[Spatial reasoning data]
======

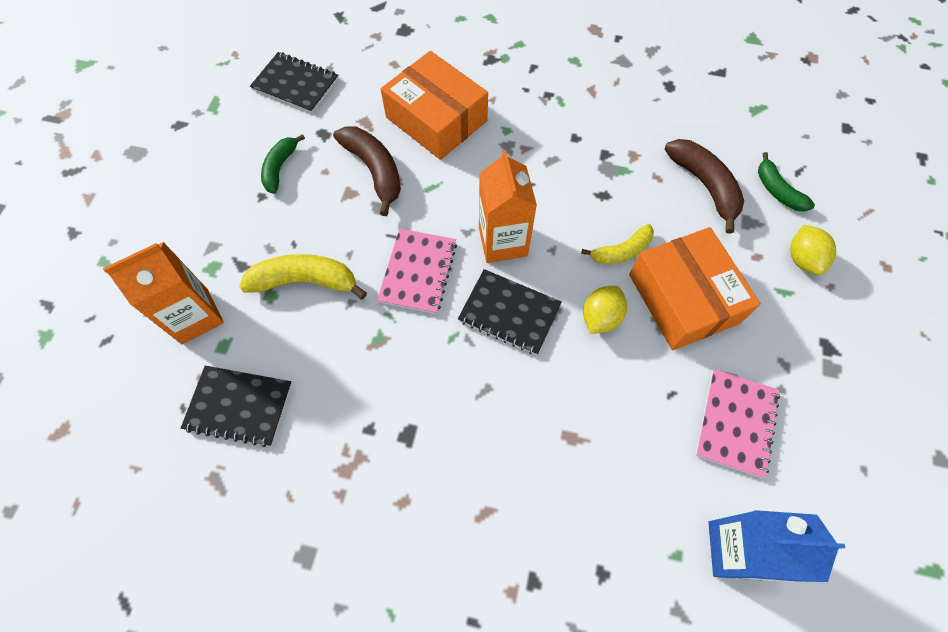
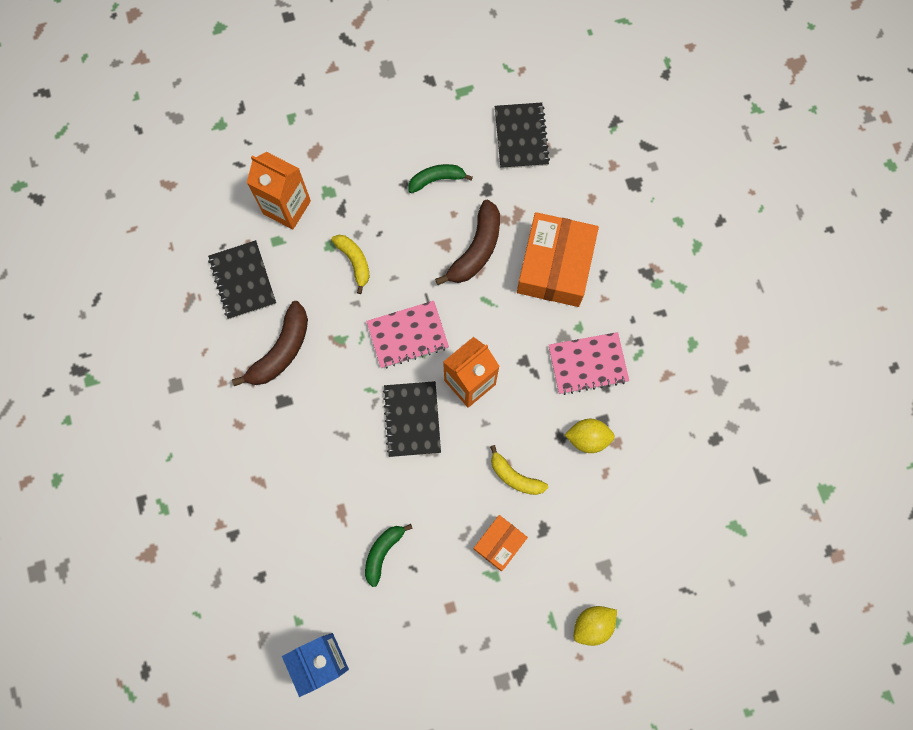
camera: 60 degrees right, 10 degrees up
yellow banana [239,254,367,300] -> yellow banana [331,235,369,294], size x0.65
yellow lemon [583,286,627,334] -> yellow lemon moved to [565,419,615,453]
orange box [629,227,761,350] -> orange box [473,515,528,571], size x0.52
brown banana [664,139,744,234] -> brown banana moved to [232,301,308,386]
pink notebook [695,369,780,478] -> pink notebook moved to [549,332,629,395]
green banana [758,152,815,212] -> green banana moved to [365,524,413,587]

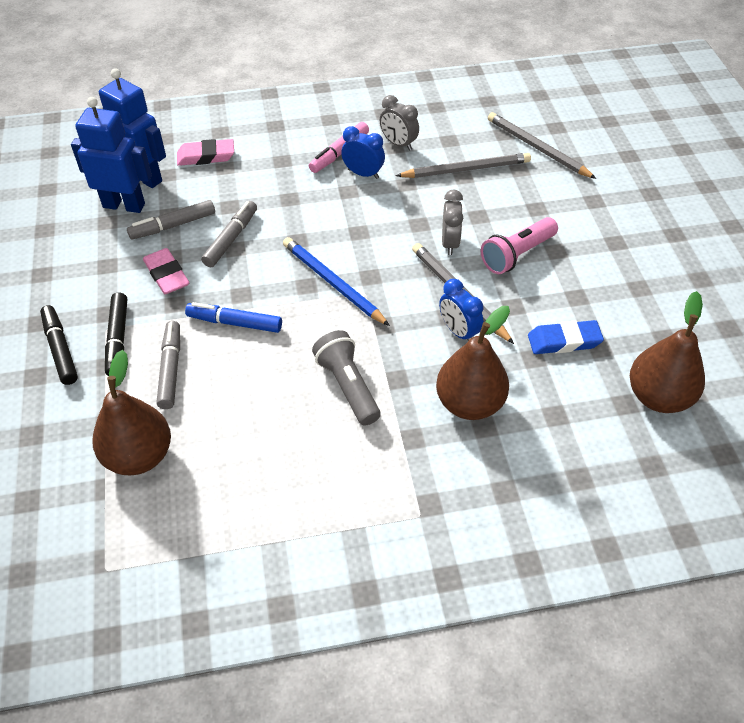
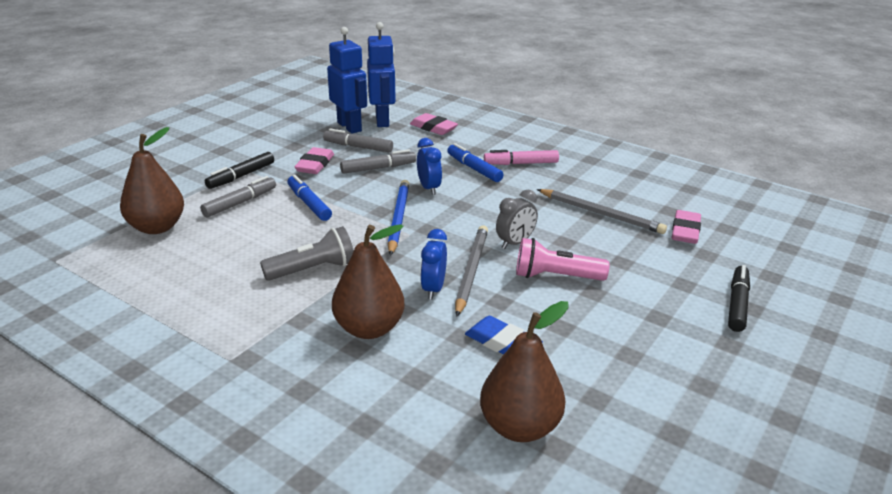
camera: 45 degrees right, 20 degrees down
black marker [40,305,78,385] -> black marker moved to [728,265,750,332]
grey flashlight [312,330,381,425] -> grey flashlight turned 45 degrees clockwise [260,226,354,281]
blue clock [341,126,385,179] -> blue clock moved to [417,138,442,195]
grey clock [380,95,419,151] -> none
grey pencil [488,112,596,179] -> pink eraser [672,210,701,244]
none -> blue marker [447,143,504,182]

======

◆ Assigned task
The records above are to be quoted exactly, with all pictures left out.

◆ Written response
camera: 60 degrees right, 10 degrees up
yellow banana [239,254,367,300] -> yellow banana [331,235,369,294], size x0.65
yellow lemon [583,286,627,334] -> yellow lemon moved to [565,419,615,453]
orange box [629,227,761,350] -> orange box [473,515,528,571], size x0.52
brown banana [664,139,744,234] -> brown banana moved to [232,301,308,386]
pink notebook [695,369,780,478] -> pink notebook moved to [549,332,629,395]
green banana [758,152,815,212] -> green banana moved to [365,524,413,587]

camera: 45 degrees right, 20 degrees down
black marker [40,305,78,385] -> black marker moved to [728,265,750,332]
grey flashlight [312,330,381,425] -> grey flashlight turned 45 degrees clockwise [260,226,354,281]
blue clock [341,126,385,179] -> blue clock moved to [417,138,442,195]
grey clock [380,95,419,151] -> none
grey pencil [488,112,596,179] -> pink eraser [672,210,701,244]
none -> blue marker [447,143,504,182]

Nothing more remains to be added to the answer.